::: DATA UNDER STUDY

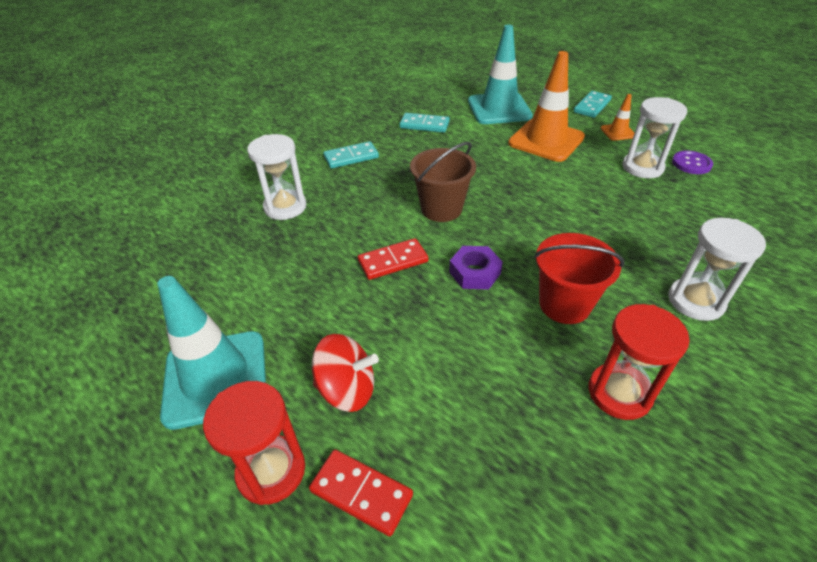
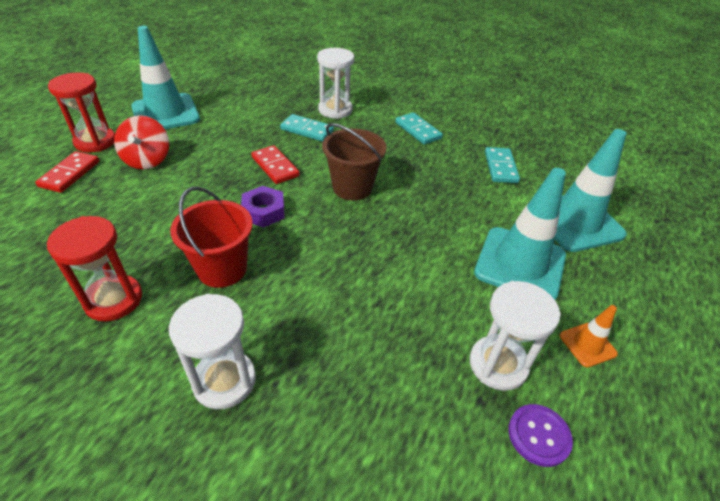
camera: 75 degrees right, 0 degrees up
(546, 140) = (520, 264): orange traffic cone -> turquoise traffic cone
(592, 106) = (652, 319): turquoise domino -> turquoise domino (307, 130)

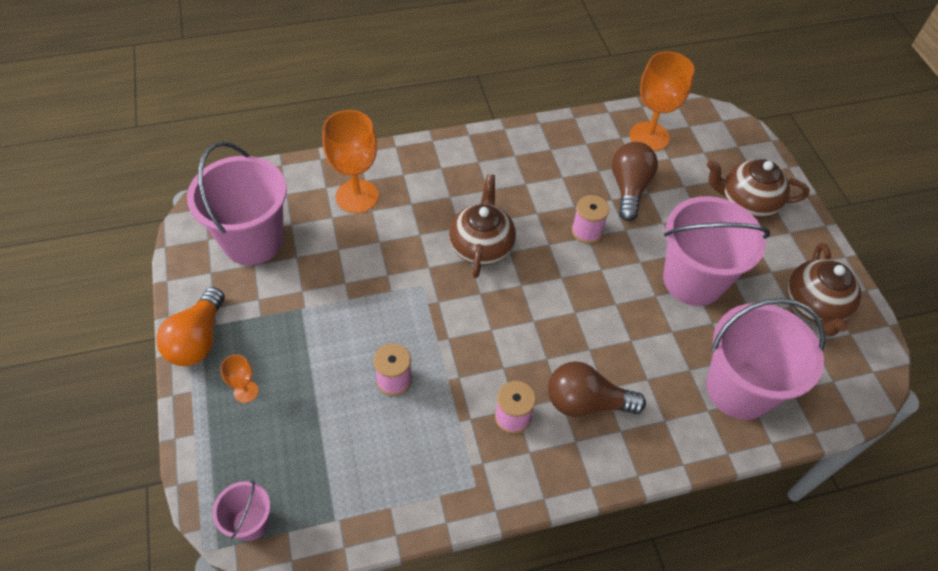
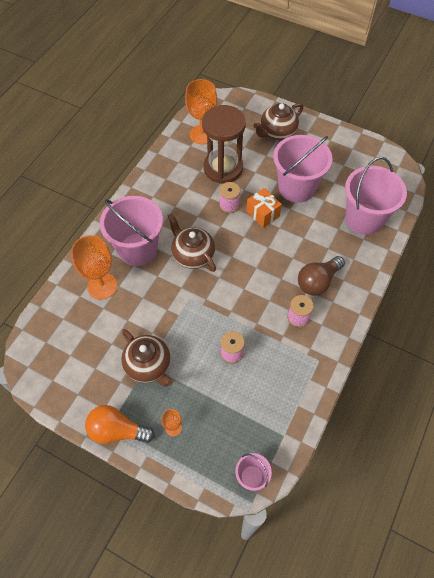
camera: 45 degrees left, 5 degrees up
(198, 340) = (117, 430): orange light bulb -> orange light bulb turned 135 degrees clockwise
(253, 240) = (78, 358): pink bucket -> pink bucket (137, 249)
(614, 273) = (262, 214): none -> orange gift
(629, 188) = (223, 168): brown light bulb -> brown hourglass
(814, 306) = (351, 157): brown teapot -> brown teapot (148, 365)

::::::
::: DATA UNDER STUDY

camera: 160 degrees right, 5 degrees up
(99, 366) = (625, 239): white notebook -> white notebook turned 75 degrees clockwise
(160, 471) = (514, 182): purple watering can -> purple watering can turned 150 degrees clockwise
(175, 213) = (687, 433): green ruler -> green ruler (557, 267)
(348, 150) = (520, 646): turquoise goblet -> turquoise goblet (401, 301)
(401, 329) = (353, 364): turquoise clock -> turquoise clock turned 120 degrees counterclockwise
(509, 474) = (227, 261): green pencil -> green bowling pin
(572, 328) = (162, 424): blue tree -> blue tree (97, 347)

::::::
::: DATA UNDER STUDY

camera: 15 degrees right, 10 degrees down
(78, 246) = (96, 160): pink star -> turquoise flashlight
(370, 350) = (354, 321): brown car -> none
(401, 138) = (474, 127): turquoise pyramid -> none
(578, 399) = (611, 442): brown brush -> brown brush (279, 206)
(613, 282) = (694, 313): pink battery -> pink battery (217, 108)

::::::

** REQUIREMENT **
From the records above, transcribe without alteration every line from the one with "camera: 160 degrees right, 5 degrees up" to the one with "(572, 328) = (162, 424): blue", inclusive.

** FINAL ANSWER **
camera: 160 degrees right, 5 degrees up
(99, 366) = (625, 239): white notebook -> white notebook turned 75 degrees clockwise
(160, 471) = (514, 182): purple watering can -> purple watering can turned 150 degrees clockwise
(175, 213) = (687, 433): green ruler -> green ruler (557, 267)
(348, 150) = (520, 646): turquoise goblet -> turquoise goblet (401, 301)
(401, 329) = (353, 364): turquoise clock -> turquoise clock turned 120 degrees counterclockwise
(509, 474) = (227, 261): green pencil -> green bowling pin
(572, 328) = (162, 424): blue tree -> blue tree (97, 347)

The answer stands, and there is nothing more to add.